- [Excerpted records]
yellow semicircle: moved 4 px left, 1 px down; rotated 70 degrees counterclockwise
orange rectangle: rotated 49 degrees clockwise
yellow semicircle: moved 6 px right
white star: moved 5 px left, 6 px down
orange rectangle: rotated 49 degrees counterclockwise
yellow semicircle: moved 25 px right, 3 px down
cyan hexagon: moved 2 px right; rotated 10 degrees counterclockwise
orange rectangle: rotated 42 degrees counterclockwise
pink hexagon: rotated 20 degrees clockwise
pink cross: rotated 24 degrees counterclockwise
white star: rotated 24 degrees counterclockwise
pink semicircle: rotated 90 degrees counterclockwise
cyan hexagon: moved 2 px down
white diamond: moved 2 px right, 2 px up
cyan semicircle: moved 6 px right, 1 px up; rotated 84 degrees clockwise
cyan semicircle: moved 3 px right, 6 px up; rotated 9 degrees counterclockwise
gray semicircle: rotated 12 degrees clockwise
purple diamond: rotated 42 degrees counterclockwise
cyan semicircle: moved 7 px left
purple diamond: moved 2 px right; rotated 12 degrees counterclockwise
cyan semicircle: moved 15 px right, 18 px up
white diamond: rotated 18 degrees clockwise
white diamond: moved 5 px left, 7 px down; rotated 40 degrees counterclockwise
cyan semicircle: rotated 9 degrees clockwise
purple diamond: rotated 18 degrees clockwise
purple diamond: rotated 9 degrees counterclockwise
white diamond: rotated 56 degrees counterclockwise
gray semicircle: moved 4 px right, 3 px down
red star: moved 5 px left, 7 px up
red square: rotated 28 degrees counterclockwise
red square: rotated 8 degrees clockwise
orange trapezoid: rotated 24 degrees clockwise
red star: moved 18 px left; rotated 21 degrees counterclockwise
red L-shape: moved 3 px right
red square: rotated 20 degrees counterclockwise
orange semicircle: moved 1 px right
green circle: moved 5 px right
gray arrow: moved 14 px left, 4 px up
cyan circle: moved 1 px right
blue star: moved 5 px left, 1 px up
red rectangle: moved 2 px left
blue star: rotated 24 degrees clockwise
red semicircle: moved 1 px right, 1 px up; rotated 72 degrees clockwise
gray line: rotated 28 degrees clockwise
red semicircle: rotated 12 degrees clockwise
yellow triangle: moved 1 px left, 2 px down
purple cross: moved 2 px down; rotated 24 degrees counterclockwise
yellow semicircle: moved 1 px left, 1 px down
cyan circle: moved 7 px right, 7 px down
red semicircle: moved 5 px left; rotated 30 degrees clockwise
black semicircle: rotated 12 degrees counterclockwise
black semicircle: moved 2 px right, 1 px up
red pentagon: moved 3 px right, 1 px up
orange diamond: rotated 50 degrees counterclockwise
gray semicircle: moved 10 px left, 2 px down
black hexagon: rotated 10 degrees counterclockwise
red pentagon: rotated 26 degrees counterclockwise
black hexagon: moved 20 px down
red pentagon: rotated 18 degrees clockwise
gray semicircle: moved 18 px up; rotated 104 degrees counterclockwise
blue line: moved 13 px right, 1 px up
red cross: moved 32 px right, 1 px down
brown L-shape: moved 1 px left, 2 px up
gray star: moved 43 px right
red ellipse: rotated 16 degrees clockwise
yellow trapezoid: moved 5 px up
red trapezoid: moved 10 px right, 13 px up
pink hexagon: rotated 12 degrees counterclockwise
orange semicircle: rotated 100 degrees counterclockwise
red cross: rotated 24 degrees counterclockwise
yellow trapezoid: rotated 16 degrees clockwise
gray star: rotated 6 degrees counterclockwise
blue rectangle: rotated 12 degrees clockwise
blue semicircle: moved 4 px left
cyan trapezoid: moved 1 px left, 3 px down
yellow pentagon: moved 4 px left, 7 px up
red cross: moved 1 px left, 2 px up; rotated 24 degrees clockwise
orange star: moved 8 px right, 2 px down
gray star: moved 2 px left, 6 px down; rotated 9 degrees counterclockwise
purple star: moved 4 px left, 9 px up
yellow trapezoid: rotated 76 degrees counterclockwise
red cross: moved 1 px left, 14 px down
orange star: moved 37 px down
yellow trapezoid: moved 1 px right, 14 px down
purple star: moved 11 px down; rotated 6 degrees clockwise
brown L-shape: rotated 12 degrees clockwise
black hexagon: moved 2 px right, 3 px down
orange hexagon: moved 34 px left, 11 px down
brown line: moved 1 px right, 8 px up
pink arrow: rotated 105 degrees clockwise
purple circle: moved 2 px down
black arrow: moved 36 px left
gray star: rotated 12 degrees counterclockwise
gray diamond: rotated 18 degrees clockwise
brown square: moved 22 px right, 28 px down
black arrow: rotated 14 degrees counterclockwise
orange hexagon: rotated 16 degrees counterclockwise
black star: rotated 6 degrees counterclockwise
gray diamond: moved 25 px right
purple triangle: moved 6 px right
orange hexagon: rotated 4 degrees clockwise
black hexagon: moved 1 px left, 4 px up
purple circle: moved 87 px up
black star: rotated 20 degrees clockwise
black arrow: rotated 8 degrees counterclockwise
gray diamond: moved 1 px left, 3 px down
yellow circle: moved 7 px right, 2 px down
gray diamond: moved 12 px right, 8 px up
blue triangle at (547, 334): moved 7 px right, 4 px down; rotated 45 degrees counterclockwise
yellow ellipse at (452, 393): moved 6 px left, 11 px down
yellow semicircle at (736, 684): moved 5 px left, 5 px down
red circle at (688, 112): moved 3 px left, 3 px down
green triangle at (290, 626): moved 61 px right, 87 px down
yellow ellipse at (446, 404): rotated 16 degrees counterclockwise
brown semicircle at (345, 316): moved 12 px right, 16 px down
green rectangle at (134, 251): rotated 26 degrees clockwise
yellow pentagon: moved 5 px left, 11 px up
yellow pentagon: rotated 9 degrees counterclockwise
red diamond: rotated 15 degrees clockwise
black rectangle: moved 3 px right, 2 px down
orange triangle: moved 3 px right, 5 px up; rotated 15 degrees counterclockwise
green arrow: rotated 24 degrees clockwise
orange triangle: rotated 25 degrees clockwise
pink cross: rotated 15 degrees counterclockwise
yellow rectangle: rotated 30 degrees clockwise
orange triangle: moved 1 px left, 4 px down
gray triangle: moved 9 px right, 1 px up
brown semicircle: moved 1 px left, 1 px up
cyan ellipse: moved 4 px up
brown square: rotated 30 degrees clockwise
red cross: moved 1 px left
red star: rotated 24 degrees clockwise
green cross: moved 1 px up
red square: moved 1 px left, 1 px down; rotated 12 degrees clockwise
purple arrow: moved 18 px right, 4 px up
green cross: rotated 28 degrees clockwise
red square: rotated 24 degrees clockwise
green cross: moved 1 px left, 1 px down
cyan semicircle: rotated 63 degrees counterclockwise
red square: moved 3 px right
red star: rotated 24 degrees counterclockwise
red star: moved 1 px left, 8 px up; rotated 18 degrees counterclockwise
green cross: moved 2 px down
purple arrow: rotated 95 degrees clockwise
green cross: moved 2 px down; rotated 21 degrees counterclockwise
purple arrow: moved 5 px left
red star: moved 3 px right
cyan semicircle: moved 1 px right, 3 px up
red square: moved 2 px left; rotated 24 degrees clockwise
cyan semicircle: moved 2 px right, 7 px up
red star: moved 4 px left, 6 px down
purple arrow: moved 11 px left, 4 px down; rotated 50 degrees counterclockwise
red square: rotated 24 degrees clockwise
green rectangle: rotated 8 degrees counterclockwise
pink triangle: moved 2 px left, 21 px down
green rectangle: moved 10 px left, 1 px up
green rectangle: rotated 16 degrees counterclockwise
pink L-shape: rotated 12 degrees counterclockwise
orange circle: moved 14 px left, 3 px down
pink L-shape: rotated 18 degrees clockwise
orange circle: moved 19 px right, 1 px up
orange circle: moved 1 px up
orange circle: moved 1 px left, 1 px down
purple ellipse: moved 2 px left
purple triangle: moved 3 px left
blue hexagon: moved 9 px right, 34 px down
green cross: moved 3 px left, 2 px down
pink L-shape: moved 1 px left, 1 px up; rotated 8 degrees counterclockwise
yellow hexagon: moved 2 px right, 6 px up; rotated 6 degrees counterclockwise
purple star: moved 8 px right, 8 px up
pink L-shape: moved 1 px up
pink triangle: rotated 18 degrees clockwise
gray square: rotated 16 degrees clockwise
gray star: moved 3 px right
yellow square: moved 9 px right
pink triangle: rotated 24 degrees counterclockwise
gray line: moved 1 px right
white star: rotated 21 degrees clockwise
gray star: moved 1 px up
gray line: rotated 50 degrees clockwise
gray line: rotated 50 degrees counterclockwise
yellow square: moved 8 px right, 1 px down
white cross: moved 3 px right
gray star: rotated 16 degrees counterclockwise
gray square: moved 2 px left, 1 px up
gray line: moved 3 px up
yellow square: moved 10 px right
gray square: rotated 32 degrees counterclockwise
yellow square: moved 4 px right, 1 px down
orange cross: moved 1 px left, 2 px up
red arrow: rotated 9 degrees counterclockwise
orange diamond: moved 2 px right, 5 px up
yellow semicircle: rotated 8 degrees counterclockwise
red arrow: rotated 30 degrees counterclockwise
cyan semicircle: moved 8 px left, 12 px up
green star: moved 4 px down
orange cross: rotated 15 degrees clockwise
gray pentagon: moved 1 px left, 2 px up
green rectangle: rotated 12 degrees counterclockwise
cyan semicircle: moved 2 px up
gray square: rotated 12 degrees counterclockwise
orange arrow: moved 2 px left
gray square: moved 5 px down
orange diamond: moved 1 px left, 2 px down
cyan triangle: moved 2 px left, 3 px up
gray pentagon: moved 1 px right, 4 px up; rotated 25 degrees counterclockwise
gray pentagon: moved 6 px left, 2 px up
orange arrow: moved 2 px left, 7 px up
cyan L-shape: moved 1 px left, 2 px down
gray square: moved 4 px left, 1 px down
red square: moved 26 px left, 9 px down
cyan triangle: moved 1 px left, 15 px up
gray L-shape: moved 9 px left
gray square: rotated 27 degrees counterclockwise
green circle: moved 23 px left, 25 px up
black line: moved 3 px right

- [Your goal] Quote the entries above word for word, starting with the first one and ending with the line that contains "yellow semicircle: moved 25".

- [Written solution]
yellow semicircle: moved 4 px left, 1 px down; rotated 70 degrees counterclockwise
orange rectangle: rotated 49 degrees clockwise
yellow semicircle: moved 6 px right
white star: moved 5 px left, 6 px down
orange rectangle: rotated 49 degrees counterclockwise
yellow semicircle: moved 25 px right, 3 px down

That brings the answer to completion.